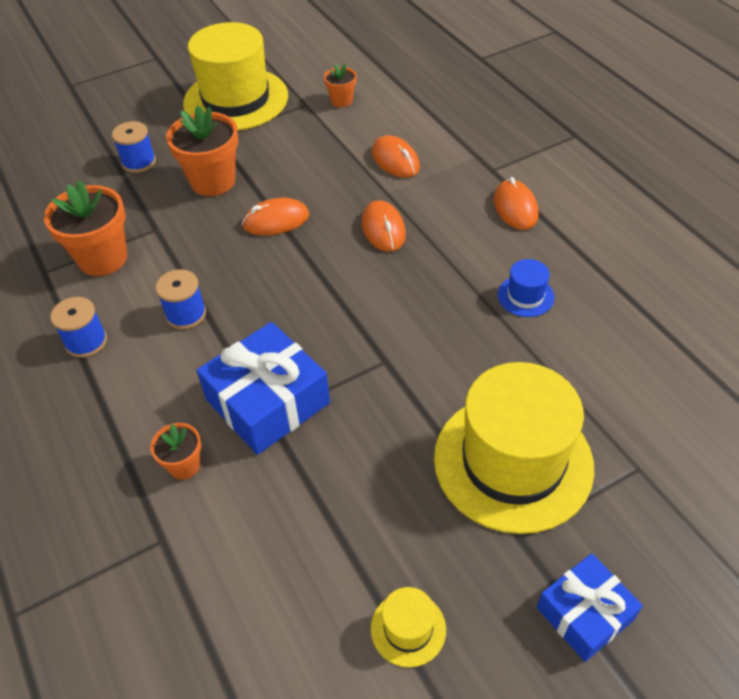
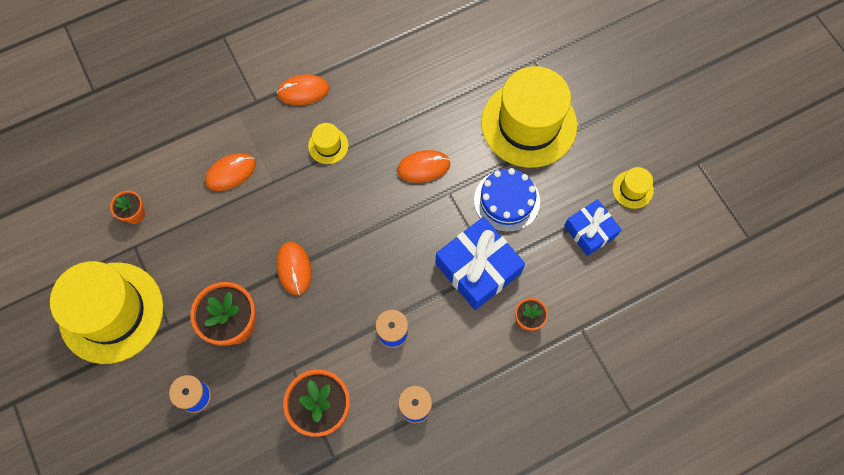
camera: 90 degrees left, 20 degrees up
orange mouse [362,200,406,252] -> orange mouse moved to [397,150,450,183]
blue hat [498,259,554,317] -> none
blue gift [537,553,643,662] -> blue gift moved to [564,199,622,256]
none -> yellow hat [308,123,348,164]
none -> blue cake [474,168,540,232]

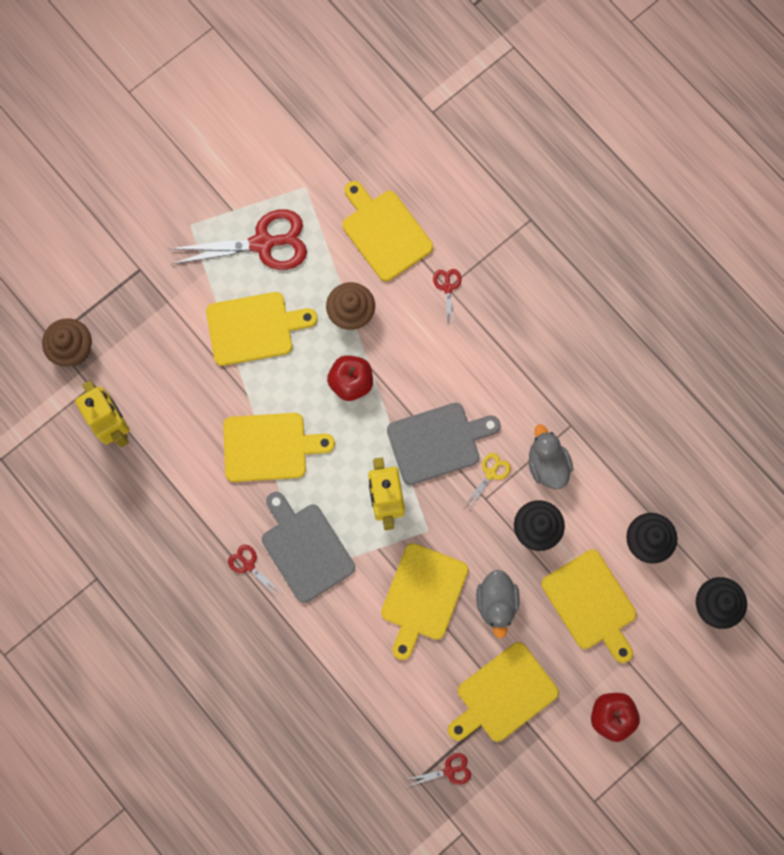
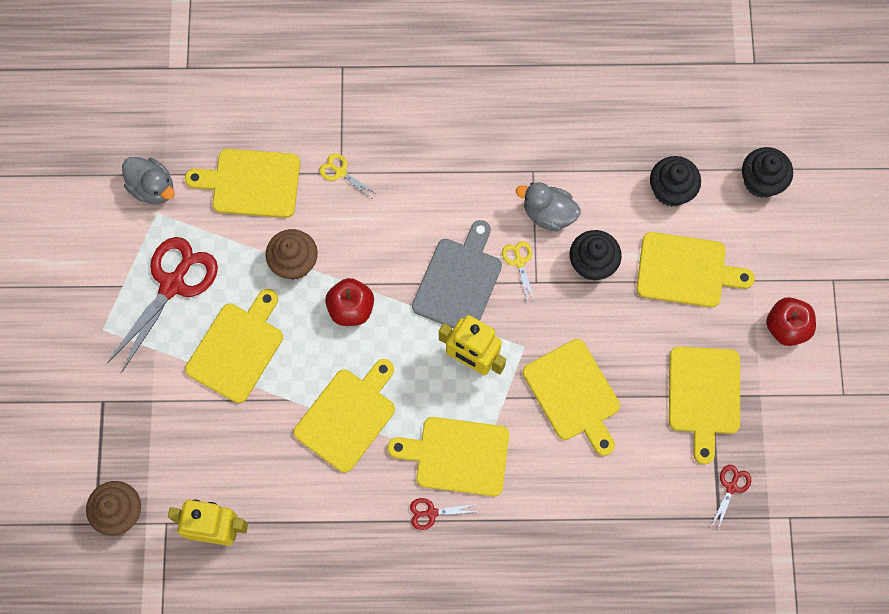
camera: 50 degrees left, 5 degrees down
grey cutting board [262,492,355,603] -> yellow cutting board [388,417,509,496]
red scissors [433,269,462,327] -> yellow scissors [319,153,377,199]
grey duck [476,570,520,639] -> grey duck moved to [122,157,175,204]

++++++

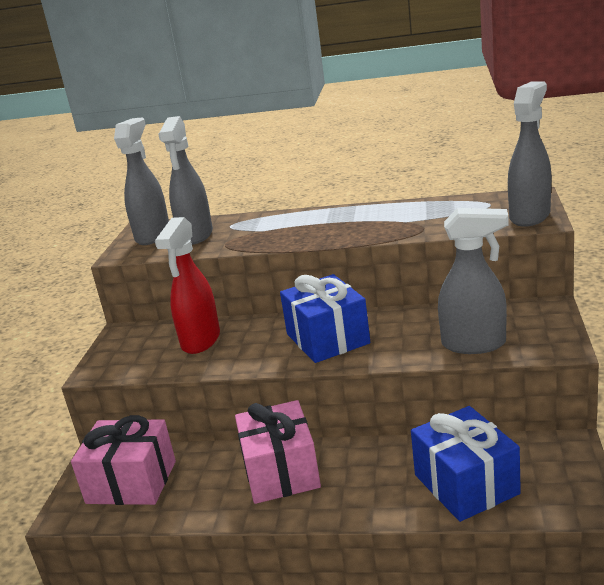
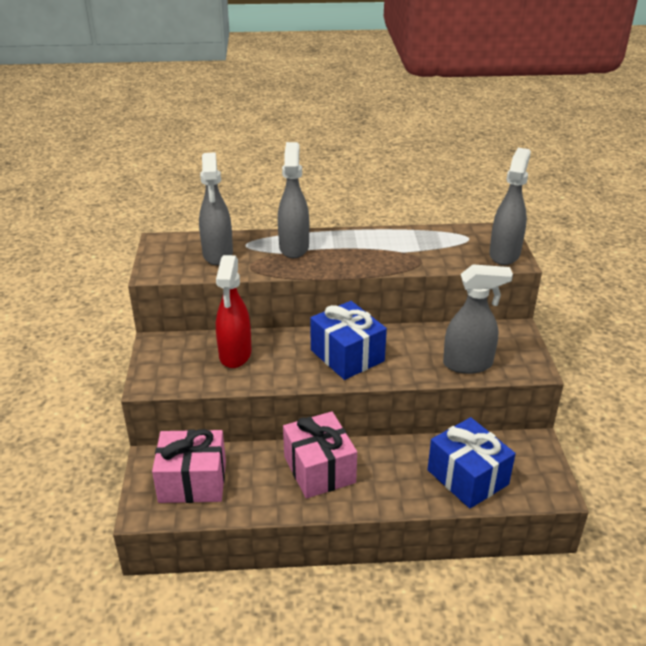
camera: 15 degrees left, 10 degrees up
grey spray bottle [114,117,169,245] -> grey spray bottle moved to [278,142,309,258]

++++++

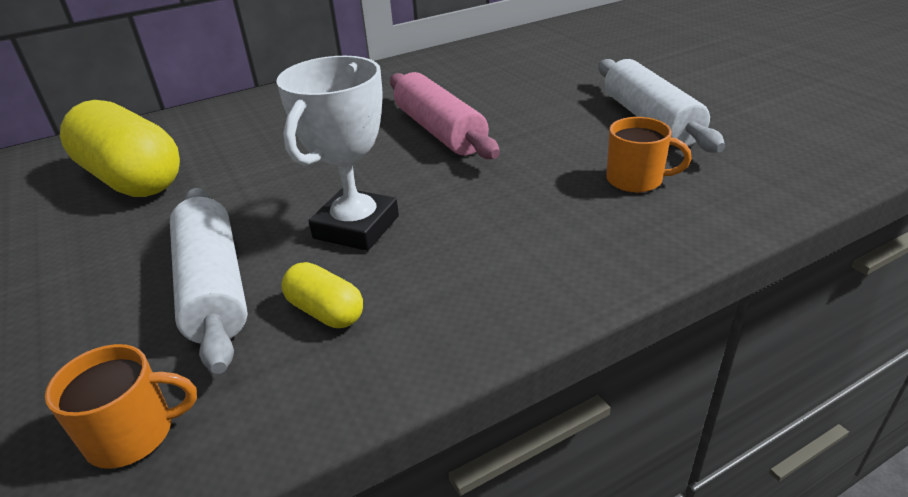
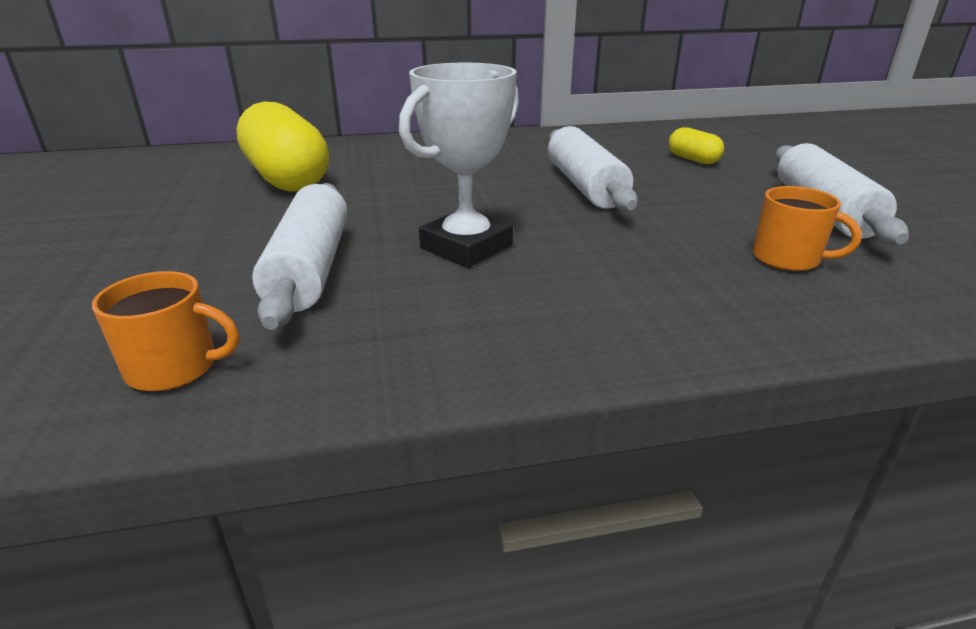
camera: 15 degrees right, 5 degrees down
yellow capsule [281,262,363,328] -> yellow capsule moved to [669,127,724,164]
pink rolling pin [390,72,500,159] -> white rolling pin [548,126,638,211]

++++++

# [TASK REQUIREMENTS]
The exact lines of the material above starting at the one that contains "camera: 15 degrees left, 10 degrees up" and ending at the one that contains "grey spray bottle [114,117,169,245]" are what to retype; leave out everything else.

# [OUTPUT]
camera: 15 degrees left, 10 degrees up
grey spray bottle [114,117,169,245] -> grey spray bottle moved to [278,142,309,258]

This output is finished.